> [Stated goal]
Please set down all the lines beneath this one exactly, without the pictures.

Data records:
····················

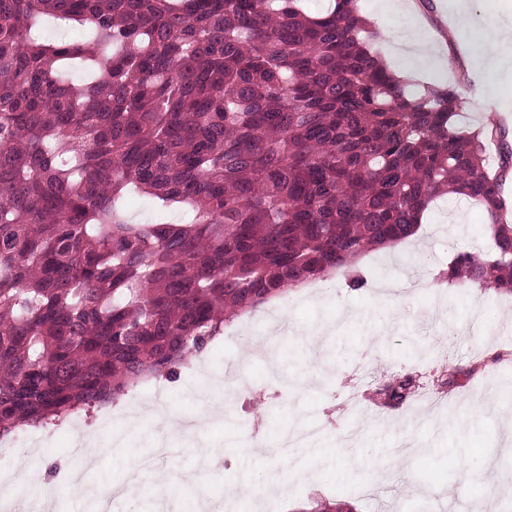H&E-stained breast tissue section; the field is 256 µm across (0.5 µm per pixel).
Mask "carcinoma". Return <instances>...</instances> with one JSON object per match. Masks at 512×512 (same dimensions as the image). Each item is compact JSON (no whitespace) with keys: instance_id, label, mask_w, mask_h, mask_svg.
I'll return each instance as SVG.
<instances>
[{"instance_id":"cac0c4a2","label":"carcinoma","mask_w":512,"mask_h":512,"mask_svg":"<svg viewBox=\"0 0 512 512\" xmlns=\"http://www.w3.org/2000/svg\"><path fill=\"white\" fill-rule=\"evenodd\" d=\"M45 18L87 36L47 39ZM374 39L354 0H0L1 438L174 381L290 288L362 287L356 261L443 195L484 207L492 251L436 279L512 293L505 128L460 127V54L456 82L413 89ZM131 192L160 219L131 222Z\"/></svg>"}]
</instances>
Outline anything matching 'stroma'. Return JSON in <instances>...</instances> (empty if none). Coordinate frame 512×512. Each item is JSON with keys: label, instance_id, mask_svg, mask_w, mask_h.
<instances>
[{"label": "stroma", "instance_id": "35a3bbf8", "mask_svg": "<svg viewBox=\"0 0 512 512\" xmlns=\"http://www.w3.org/2000/svg\"><path fill=\"white\" fill-rule=\"evenodd\" d=\"M421 16L437 35V52L458 42L475 57L485 48L488 28L512 26V0H472L462 26L448 0H431ZM471 75L479 99L463 103L467 125L512 115V77L481 68ZM421 239L418 246L364 257L367 282L359 290L336 276L290 290L286 300H272L227 324L205 351L211 359L205 371L222 382L227 410L223 424L206 437L222 450L219 470L203 486L183 485L179 476L196 467L197 453L195 442H179L171 458L156 463L171 471L165 493L143 480L128 487L115 512H154L158 502L166 512H189L192 499L220 505L222 512H251L248 499L234 497V486L246 481L263 490L275 480L286 490L268 500V512H308L314 497L349 504L353 512H410L402 488L427 478L435 512H448L450 503L461 500L500 512L497 486L512 473V368L497 355L512 351V293L466 283L419 285L457 252L490 251L491 235L475 201L435 200ZM311 329L319 331L318 341H303L301 331ZM405 373L423 385L446 375L447 408L417 401L393 410L378 406L376 388ZM139 390L145 407L165 403L176 420L206 411L198 373L189 367L177 381L150 382ZM479 402L486 405L483 417L468 421ZM120 408L116 402L83 413L79 429L70 423L44 428L42 447L28 452L36 476L56 490V512H87L81 499L64 491L74 472L85 471L93 486L123 483L126 448L90 470L71 448L76 431L97 434ZM313 424L322 431L307 447L274 455L282 434ZM246 442L258 445V452L244 451ZM452 449L458 464L451 469L446 459ZM306 468L313 479H296V471Z\"/></svg>", "mask_w": 512, "mask_h": 512}]
</instances>
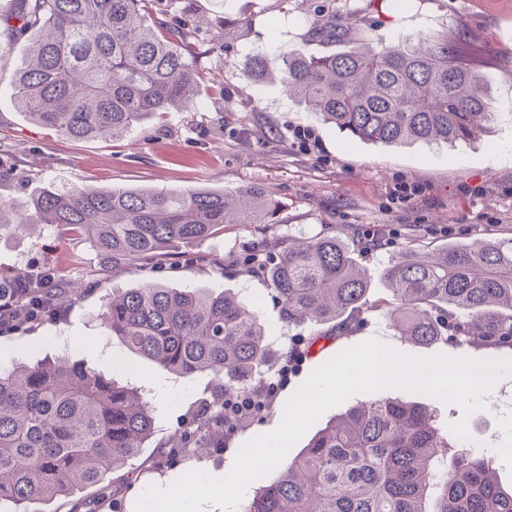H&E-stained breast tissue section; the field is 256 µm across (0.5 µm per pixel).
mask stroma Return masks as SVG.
I'll list each match as a JSON object with an SVG mask.
<instances>
[{"instance_id": "obj_1", "label": "stroma", "mask_w": 512, "mask_h": 512, "mask_svg": "<svg viewBox=\"0 0 512 512\" xmlns=\"http://www.w3.org/2000/svg\"><path fill=\"white\" fill-rule=\"evenodd\" d=\"M192 28H223L221 45L207 49L187 40L185 51L203 71L199 110H170L146 117L126 136L74 140L32 122L18 109L14 72L29 36L0 25V199L14 213L28 212L41 187L126 186L176 191L199 186L233 190L258 184L282 205L277 223L228 224L203 242L179 248L159 271L110 270L96 274L87 241L56 226L20 228L0 236V273L51 269L81 282L80 293L42 322L0 335V367L17 361L63 357L111 371L122 384L142 389L154 408L155 436L126 467L128 479L108 489L87 488L70 498L29 504V512H134L144 489L172 484L189 471L224 477L239 449L270 432L284 407L310 374L342 350L375 337L412 356L512 358L511 349H481L438 342L419 345L396 336L376 313L364 312L356 332L319 341L307 355L282 362L293 333L283 327L280 304L257 278L234 261L261 238L383 230L380 246L363 258L374 275L370 299L384 296L378 273L397 247L419 239L432 250L456 241L512 239V0H180ZM348 26L351 40L389 43L405 37L447 33L449 43L475 48L472 65L484 77L496 117L476 140L451 147L416 142L395 146L360 142L288 98L279 80L251 75L254 58L272 68L297 49L323 51L313 32L329 16ZM312 129L319 146L300 152L291 131ZM424 186L420 196L390 200L399 181ZM224 267H215V260ZM150 281L171 288L231 291L255 306L269 334L275 387L270 407L226 433L219 448L201 456H165L159 441L179 434L200 407L215 398L212 377L182 379L106 336L98 319L111 293ZM485 410L467 419L503 489L512 488V378L499 380Z\"/></svg>"}]
</instances>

····················

> [Problem solution]
H&E-stained breast tissue section; the field is 256 µm across (0.5 µm per pixel).
Mask "carcinoma". Return <instances>...</instances> with one JSON object per match. Masks at 512×512 (same dimensions as the image). Each item is compact JSON (no whitespace) with keys: instance_id, label, mask_w, mask_h, mask_svg.
I'll return each instance as SVG.
<instances>
[{"instance_id":"cac0c4a2","label":"carcinoma","mask_w":512,"mask_h":512,"mask_svg":"<svg viewBox=\"0 0 512 512\" xmlns=\"http://www.w3.org/2000/svg\"><path fill=\"white\" fill-rule=\"evenodd\" d=\"M45 18L87 36L47 39ZM374 39L354 0H0L1 438L174 381L290 288L362 287L356 261L443 195L484 207L492 251L436 279L512 293L505 128L460 127V54L456 82L413 89ZM131 192L160 219L131 222Z\"/></svg>"}]
</instances>
Outline anything matching 'stroma'. Return JSON in <instances>...</instances> (empty if none). Coordinate frame 512×512. Each item is JSON with keys: label, instance_id, mask_svg, mask_w, mask_h.
<instances>
[{"label": "stroma", "instance_id": "35a3bbf8", "mask_svg": "<svg viewBox=\"0 0 512 512\" xmlns=\"http://www.w3.org/2000/svg\"><path fill=\"white\" fill-rule=\"evenodd\" d=\"M421 16L437 35V52L458 42L475 57L485 48L488 28L512 26V0H472L462 26L448 0H431ZM471 75L479 99L463 103L467 125L512 115V77L481 68ZM421 239L418 246L364 257L367 282L359 290L336 276L290 290L286 300H272L227 324L205 351L211 359L205 371L222 382L227 410L223 424L206 437L222 450L219 470L203 486L183 485L179 476L196 467L197 453L195 442H179L171 458L156 463L171 471L165 493L143 480L128 487L115 512H154L158 502L166 512H189L192 499L220 505L222 512H251L248 499L234 497V486L246 481L263 490L275 480L286 490L268 500V512H308L314 497L349 504L353 512H410L402 488L427 478L435 512H448L450 503L461 500L500 512L497 486L512 473V368L497 355L512 351V293L466 283L419 285L457 252L490 251L491 235L475 201L435 200ZM311 329L319 331L318 341H303L301 331ZM405 373L423 385L446 375L447 408L417 401L393 410L378 406L376 388ZM139 390L145 407L165 403L176 420L206 411L198 373L189 367L177 381L150 382ZM479 402L486 405L483 417L468 421ZM120 408L116 402L83 413L79 429L70 423L44 428L42 447L28 452L36 476L56 490V512H87L81 499L64 491L74 472L85 471L93 486L123 483L126 448L90 470L71 448L76 431L97 434ZM313 424L322 431L307 447L274 455L282 434ZM246 442L258 445V452L244 451ZM452 449L458 464L451 469L446 459ZM306 468L313 479H296V471Z\"/></svg>", "mask_w": 512, "mask_h": 512}]
</instances>
H&E-stained breast tissue section; the field is 256 µm across (0.5 µm per pixel).
mask stroma Return masks as SVG.
I'll list each match as a JSON object with an SVG mask.
<instances>
[{"instance_id": "obj_1", "label": "stroma", "mask_w": 512, "mask_h": 512, "mask_svg": "<svg viewBox=\"0 0 512 512\" xmlns=\"http://www.w3.org/2000/svg\"><path fill=\"white\" fill-rule=\"evenodd\" d=\"M192 28H223L221 45L207 49L187 40L185 51L203 71L199 110H170L146 117L126 136L74 140L32 122L18 109L14 72L29 36L0 25V199L14 213L28 212L41 187L126 186L176 191L199 186L233 190L258 184L282 205L277 223L228 224L203 242L179 248L159 271L110 270L96 274L87 241L56 226L20 228L0 236V273L51 269L81 282L80 293L42 322L0 335V367L17 361L63 357L111 371L122 384L142 389L154 408L155 436L126 467L128 479L108 489L87 488L70 498L29 504V512H134L144 489L172 484L189 471L224 477L239 449L270 432L284 407L310 374L342 350L375 337L412 356L512 358L511 349H481L438 342L419 345L396 336L376 313L364 312L356 332L319 341L307 355L282 362L293 333L283 327L280 304L257 278L234 261L261 238L383 230L380 246L363 258L374 275L370 299L384 296L378 273L397 247L419 239L432 250L456 241L512 239V0H180ZM348 26L351 40L389 43L405 37L447 33L449 43L475 48L472 65L484 77L496 117L476 140L451 147L416 142L395 146L360 142L288 98L279 80L251 75L254 58L272 68L297 49L323 51L313 32L329 16ZM312 129L319 146L300 152L291 131ZM424 186L420 196L390 200L399 181ZM224 267H215V260ZM150 281L171 288L231 291L255 306L269 334L275 387L270 407L226 433L219 448L201 456H165L159 441L179 434L200 407L215 398L212 377L182 379L106 336L98 319L111 293ZM485 410L467 419L503 489L512 488V378L499 380Z\"/></svg>"}]
</instances>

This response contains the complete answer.